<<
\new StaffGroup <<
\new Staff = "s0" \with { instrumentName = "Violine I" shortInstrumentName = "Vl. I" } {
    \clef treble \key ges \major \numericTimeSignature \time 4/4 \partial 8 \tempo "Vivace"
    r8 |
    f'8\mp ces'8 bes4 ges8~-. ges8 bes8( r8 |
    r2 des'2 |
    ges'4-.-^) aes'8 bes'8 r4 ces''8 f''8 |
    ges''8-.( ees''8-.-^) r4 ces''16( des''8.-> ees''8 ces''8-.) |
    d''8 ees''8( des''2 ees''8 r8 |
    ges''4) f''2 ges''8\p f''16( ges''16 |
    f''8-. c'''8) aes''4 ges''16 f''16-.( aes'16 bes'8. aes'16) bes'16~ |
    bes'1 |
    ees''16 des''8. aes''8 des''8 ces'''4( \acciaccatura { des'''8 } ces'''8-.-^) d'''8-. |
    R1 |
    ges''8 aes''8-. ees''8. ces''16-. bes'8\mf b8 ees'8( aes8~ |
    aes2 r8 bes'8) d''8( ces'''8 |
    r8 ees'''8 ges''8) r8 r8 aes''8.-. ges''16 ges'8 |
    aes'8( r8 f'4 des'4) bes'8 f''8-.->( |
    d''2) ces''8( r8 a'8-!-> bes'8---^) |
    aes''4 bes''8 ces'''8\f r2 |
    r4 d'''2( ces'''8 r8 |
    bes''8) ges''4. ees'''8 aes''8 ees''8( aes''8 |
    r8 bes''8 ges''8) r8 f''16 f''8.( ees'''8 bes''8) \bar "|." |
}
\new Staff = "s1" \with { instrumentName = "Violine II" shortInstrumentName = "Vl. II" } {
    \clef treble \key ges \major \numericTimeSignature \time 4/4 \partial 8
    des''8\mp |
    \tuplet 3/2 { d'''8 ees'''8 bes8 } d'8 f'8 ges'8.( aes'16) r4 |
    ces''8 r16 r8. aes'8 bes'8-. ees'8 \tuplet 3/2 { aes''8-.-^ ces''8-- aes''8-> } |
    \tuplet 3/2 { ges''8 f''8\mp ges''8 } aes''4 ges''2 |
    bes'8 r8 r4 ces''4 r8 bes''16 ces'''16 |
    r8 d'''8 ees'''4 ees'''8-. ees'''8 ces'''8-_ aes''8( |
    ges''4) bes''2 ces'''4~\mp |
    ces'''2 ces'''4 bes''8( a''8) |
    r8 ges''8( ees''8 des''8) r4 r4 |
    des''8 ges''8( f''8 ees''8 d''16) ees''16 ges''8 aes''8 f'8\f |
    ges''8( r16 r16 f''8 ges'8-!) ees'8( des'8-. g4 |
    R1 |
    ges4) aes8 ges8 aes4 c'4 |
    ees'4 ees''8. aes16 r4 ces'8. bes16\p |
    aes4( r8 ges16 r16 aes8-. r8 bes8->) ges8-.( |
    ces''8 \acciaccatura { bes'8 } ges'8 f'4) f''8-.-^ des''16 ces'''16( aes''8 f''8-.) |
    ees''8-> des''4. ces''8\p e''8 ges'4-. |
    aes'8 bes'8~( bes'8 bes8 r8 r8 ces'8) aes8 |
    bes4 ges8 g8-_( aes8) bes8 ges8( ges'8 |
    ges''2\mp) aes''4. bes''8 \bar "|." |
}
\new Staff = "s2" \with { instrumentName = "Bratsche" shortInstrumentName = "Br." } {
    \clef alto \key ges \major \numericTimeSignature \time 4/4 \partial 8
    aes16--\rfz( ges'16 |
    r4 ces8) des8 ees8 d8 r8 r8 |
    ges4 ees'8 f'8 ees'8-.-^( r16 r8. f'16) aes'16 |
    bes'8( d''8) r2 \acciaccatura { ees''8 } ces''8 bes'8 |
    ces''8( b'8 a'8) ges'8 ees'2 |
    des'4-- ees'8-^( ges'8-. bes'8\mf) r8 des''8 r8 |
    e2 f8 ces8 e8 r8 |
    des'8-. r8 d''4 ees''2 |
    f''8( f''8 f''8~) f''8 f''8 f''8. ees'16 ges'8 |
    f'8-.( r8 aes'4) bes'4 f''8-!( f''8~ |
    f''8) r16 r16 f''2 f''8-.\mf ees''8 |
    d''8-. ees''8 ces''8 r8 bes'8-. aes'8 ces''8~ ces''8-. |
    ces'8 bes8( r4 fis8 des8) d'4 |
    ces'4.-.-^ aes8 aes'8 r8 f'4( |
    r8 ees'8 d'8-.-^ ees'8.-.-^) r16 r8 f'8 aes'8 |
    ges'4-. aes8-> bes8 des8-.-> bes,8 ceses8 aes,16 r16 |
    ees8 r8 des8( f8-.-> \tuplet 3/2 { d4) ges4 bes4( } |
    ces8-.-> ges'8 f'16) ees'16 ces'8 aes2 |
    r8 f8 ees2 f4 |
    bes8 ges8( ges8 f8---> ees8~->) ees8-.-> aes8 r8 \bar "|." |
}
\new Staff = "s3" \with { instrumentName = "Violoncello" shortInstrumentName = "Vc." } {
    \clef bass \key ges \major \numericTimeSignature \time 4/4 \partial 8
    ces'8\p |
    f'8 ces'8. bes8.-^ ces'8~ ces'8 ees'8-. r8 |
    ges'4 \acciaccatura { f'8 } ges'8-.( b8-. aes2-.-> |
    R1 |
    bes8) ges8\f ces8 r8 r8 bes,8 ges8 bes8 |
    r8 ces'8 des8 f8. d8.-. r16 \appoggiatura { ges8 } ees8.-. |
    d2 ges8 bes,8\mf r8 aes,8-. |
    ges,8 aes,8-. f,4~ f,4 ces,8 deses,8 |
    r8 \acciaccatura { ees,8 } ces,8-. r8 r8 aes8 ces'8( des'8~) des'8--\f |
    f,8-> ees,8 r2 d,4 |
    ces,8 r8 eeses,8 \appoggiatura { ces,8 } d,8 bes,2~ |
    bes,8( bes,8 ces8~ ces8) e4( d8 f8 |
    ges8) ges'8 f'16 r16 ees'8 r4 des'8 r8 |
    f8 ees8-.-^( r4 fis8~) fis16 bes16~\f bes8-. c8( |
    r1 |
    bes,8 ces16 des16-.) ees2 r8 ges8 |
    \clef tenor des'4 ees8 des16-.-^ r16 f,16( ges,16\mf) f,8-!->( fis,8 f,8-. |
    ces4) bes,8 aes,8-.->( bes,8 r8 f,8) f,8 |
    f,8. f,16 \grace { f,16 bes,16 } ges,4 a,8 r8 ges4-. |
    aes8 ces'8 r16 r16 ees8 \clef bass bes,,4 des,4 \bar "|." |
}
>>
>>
-*-
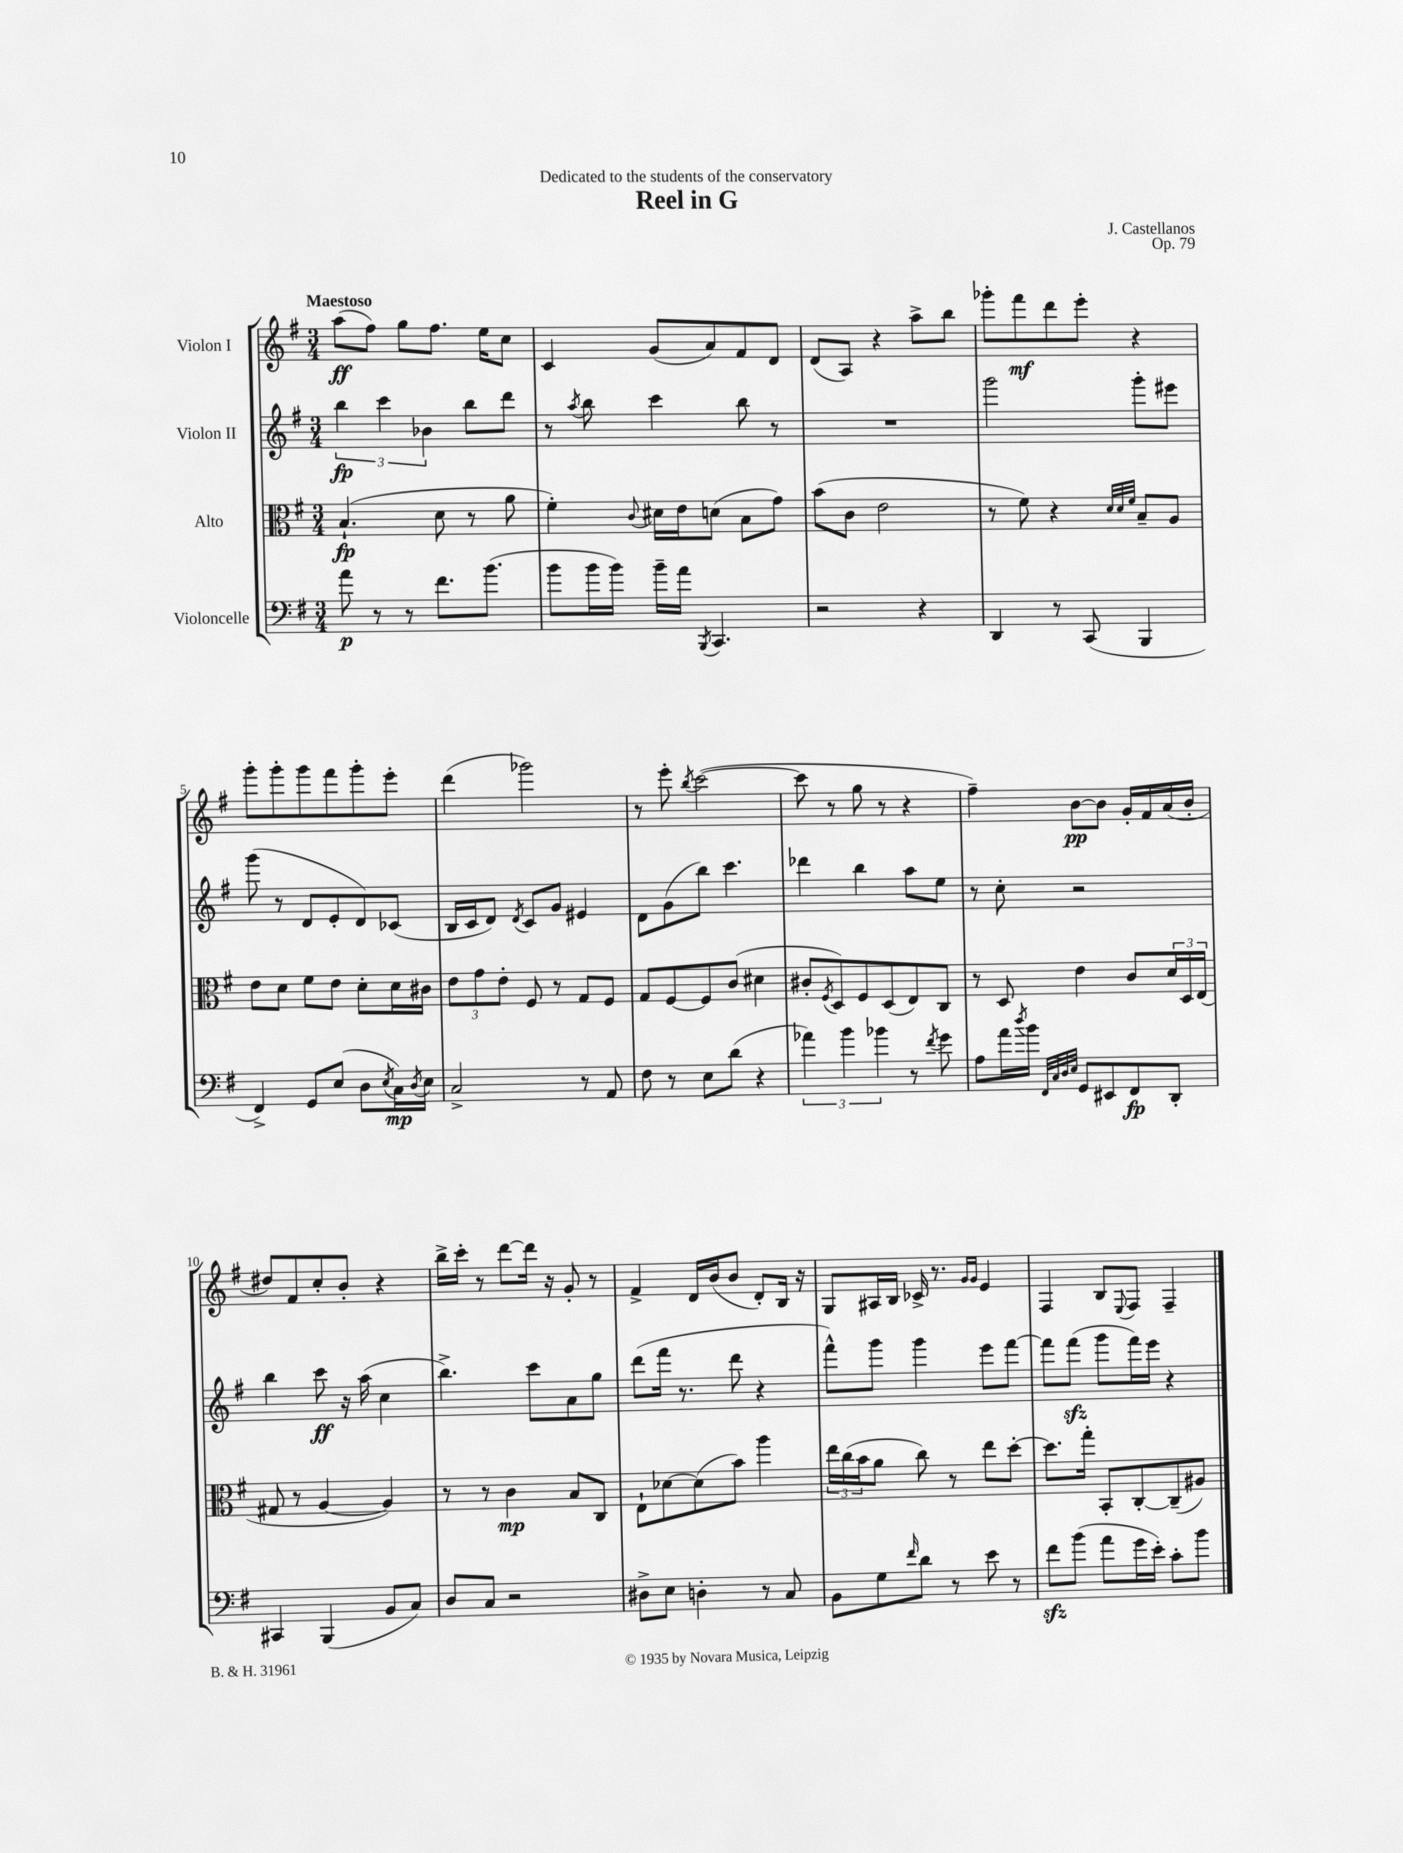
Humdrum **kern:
-*-
▶ YOUR GOAL: From the material above, select every line that contains the string "major" and copy each one. Matching is case-sensitive.

▶ RESULT:
    \clef treble \key ges \major \numericTimeSignature \time 4/4 \partial 8 \tempo "Vivace"
    \clef treble \key ges \major \numericTimeSignature \time 4/4 \partial 8
    \clef alto \key ges \major \numericTimeSignature \time 4/4 \partial 8
    \clef bass \key ges \major \numericTimeSignature \time 4/4 \partial 8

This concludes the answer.